> **TRY IT**
Select the lines of the records containing the word "black" and list them.

START PROVIDED DATA

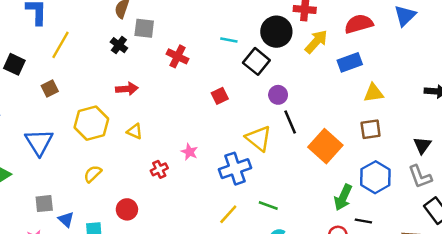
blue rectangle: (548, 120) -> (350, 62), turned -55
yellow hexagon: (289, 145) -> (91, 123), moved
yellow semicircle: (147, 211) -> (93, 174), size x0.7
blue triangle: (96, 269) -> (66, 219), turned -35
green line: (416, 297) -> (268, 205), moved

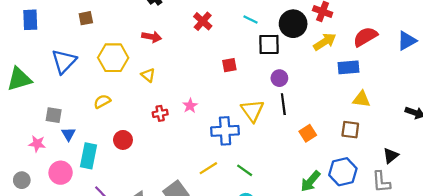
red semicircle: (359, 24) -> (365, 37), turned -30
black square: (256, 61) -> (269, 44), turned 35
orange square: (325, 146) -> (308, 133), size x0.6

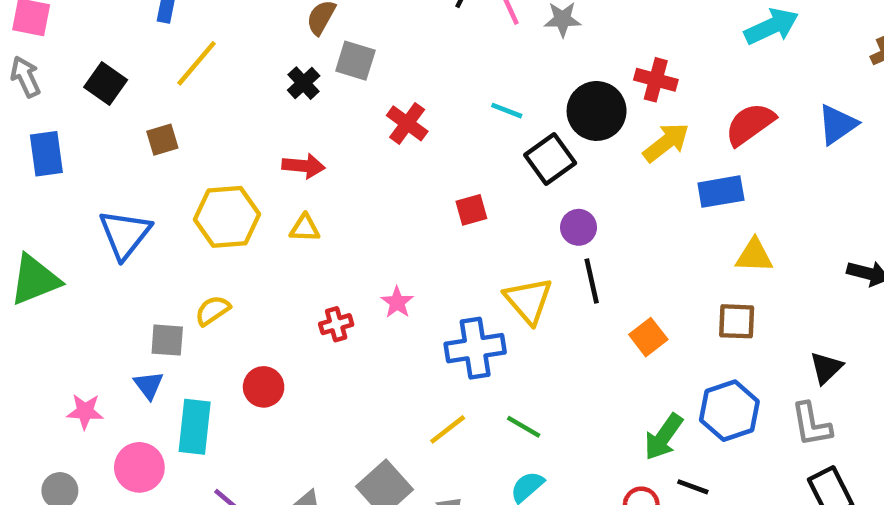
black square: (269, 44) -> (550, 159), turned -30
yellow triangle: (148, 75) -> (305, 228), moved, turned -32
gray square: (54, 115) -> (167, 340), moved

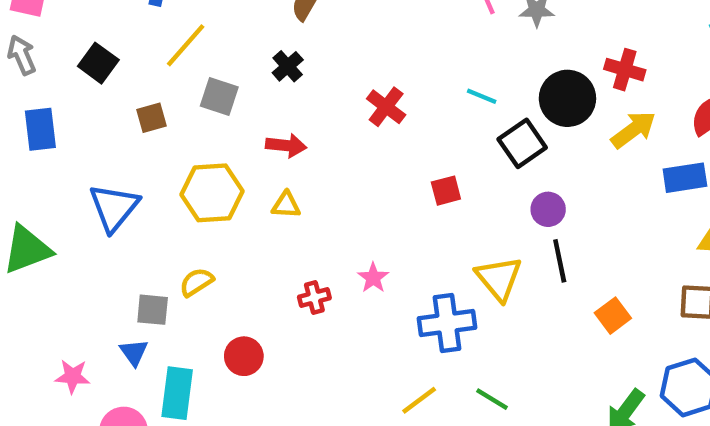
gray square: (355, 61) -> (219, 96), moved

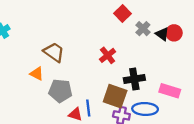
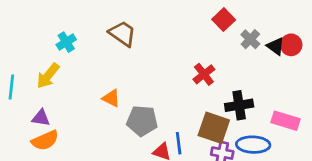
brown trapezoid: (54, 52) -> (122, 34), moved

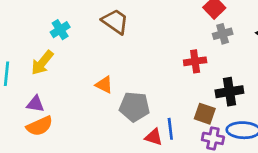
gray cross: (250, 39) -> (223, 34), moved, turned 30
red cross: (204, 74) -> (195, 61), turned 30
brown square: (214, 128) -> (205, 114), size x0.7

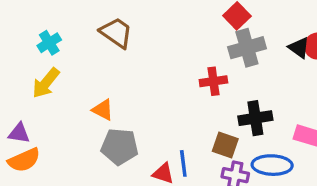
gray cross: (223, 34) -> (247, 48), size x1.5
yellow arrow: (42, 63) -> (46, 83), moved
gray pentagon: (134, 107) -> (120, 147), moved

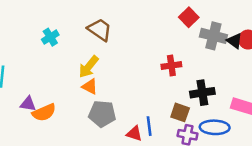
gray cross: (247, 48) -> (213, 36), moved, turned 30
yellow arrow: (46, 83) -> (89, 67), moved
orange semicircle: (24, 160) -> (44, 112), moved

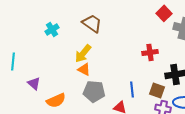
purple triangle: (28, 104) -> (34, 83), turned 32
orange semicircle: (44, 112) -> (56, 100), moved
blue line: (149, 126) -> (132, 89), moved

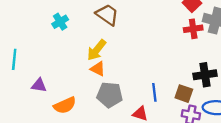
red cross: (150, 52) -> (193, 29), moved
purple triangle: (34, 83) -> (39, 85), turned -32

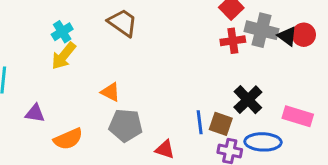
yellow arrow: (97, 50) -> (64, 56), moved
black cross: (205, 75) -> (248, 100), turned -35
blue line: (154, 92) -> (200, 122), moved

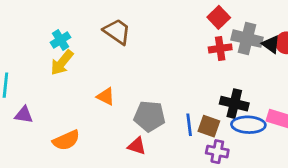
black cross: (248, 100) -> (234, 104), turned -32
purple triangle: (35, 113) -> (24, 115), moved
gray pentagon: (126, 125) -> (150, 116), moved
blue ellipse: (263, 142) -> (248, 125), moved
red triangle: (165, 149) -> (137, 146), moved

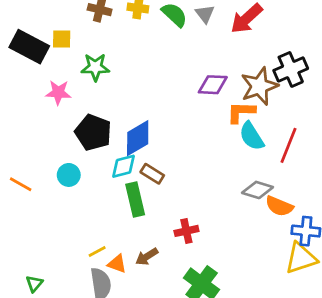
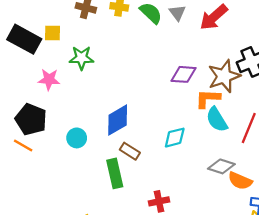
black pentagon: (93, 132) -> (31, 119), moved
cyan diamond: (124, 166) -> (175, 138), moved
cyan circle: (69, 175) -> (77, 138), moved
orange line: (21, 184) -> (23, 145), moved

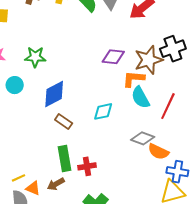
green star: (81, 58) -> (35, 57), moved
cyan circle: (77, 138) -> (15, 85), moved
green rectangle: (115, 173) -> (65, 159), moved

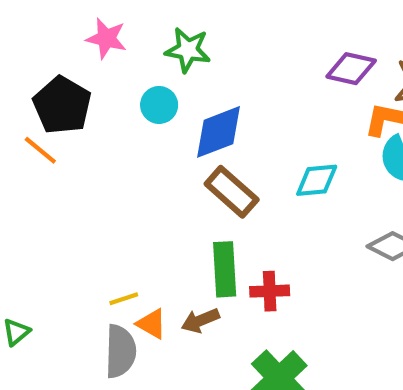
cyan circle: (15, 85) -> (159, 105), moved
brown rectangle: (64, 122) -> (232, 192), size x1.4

END PROVIDED DATA

> **ANSWER BOX**
black square: (256, 61) -> (269, 44), turned 35
black square: (269, 44) -> (550, 159), turned -30
black cross: (205, 75) -> (248, 100), turned -35
black cross: (248, 100) -> (234, 104), turned -32
black pentagon: (93, 132) -> (31, 119), moved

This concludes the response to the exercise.